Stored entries
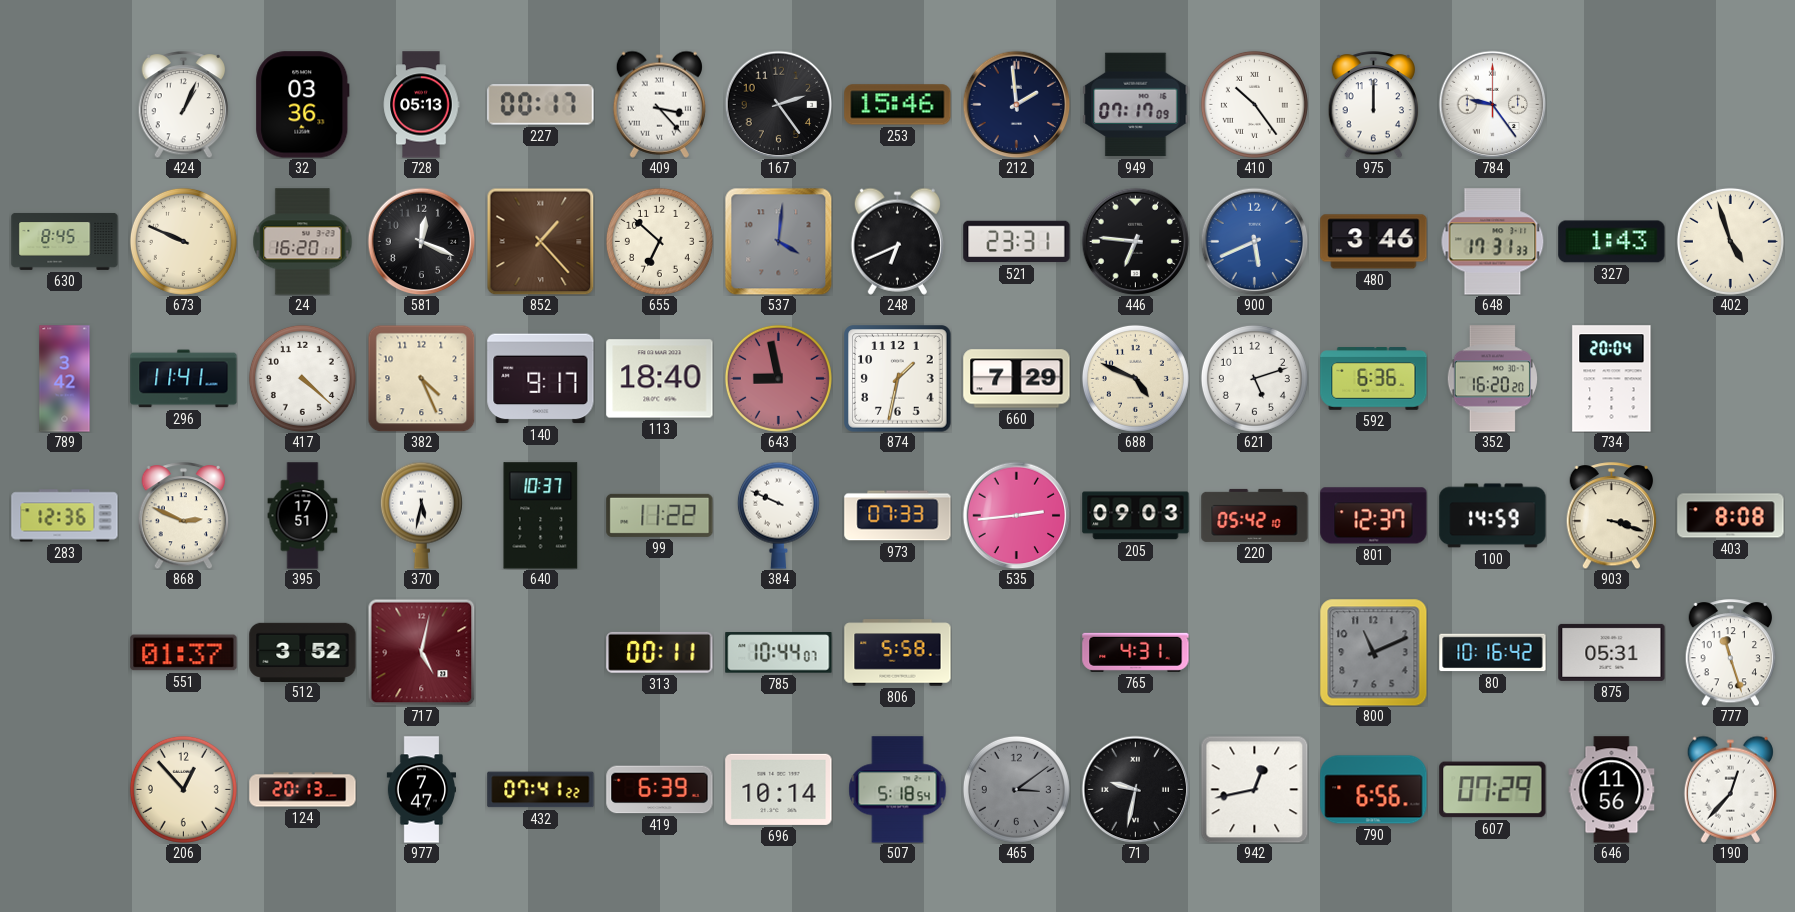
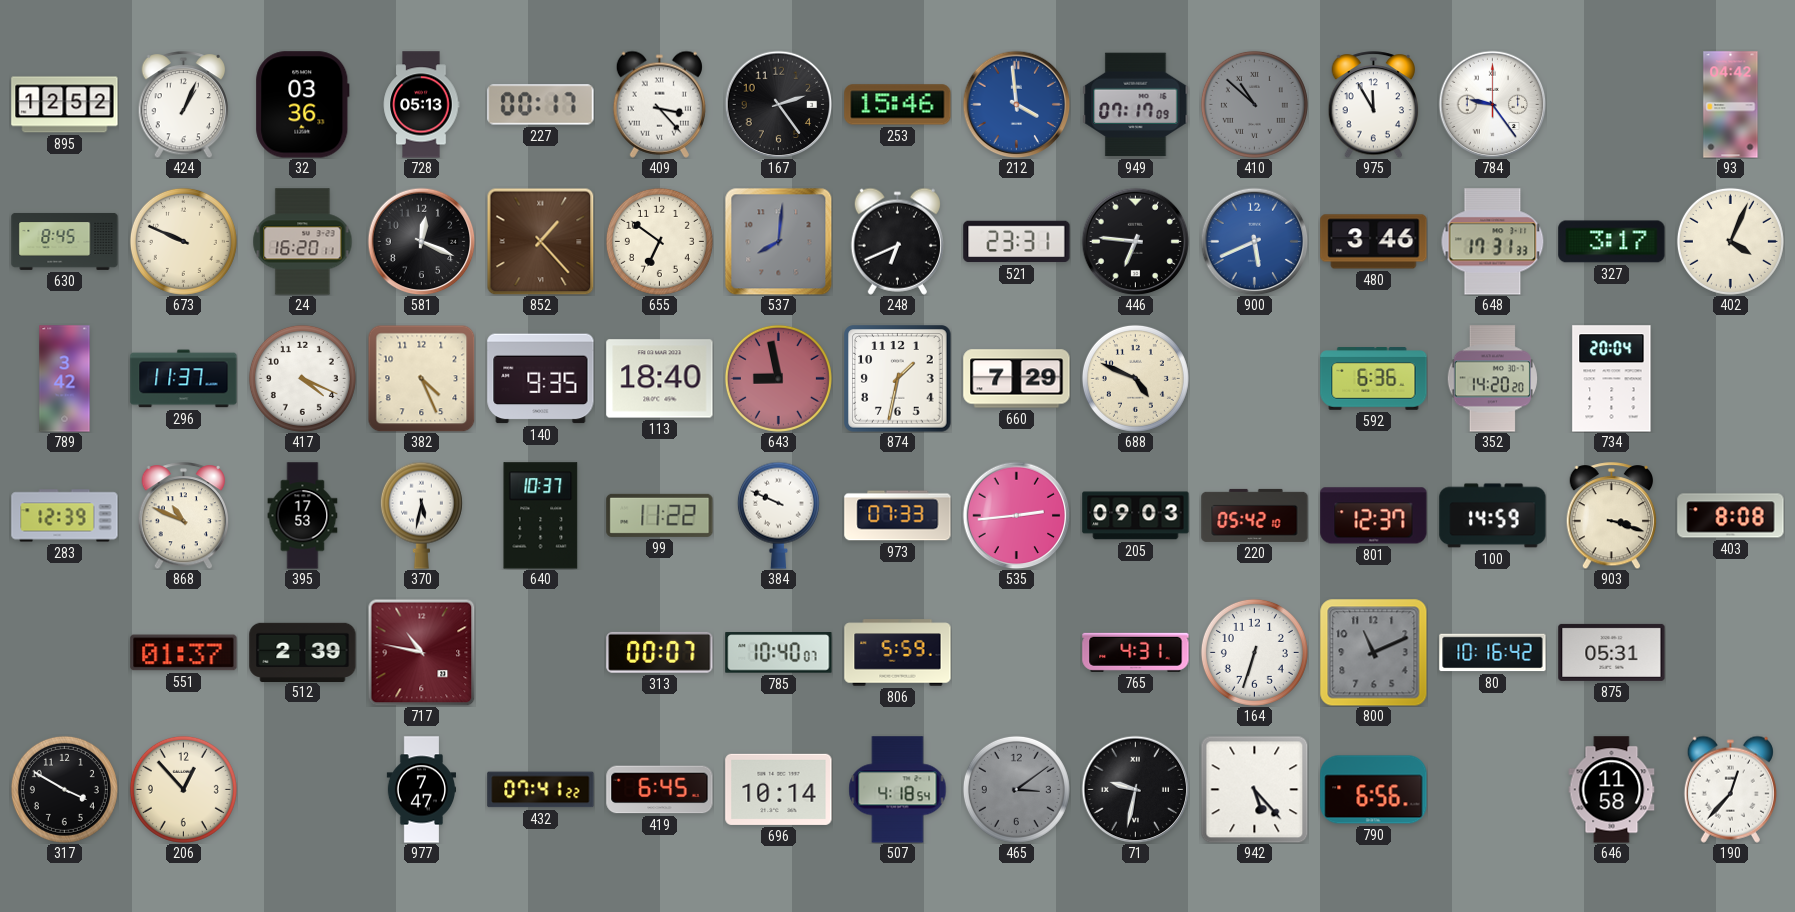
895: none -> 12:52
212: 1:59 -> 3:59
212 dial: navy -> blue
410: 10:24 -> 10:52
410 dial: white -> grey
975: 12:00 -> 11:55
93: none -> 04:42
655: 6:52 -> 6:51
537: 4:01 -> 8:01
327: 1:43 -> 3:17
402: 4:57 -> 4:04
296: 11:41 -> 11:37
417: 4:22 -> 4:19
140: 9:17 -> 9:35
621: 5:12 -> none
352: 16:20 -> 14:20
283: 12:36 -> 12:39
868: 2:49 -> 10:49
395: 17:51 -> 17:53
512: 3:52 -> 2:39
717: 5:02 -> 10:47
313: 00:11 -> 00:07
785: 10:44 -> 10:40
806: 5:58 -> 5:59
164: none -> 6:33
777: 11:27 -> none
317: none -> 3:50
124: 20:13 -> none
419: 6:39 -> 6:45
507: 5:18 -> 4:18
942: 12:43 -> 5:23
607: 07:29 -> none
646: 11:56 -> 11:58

TASK BRIEF
Repeat every line of the stored entries above exactly, leaving out the pictures.

FINAL ANSWER
895: none -> 12:52
212: 1:59 -> 3:59
212 dial: navy -> blue
410: 10:24 -> 10:52
410 dial: white -> grey
975: 12:00 -> 11:55
93: none -> 04:42
655: 6:52 -> 6:51
537: 4:01 -> 8:01
327: 1:43 -> 3:17
402: 4:57 -> 4:04
296: 11:41 -> 11:37
417: 4:22 -> 4:19
140: 9:17 -> 9:35
621: 5:12 -> none
352: 16:20 -> 14:20
283: 12:36 -> 12:39
868: 2:49 -> 10:49
395: 17:51 -> 17:53
512: 3:52 -> 2:39
717: 5:02 -> 10:47
313: 00:11 -> 00:07
785: 10:44 -> 10:40
806: 5:58 -> 5:59
164: none -> 6:33
777: 11:27 -> none
317: none -> 3:50
124: 20:13 -> none
419: 6:39 -> 6:45
507: 5:18 -> 4:18
942: 12:43 -> 5:23
607: 07:29 -> none
646: 11:56 -> 11:58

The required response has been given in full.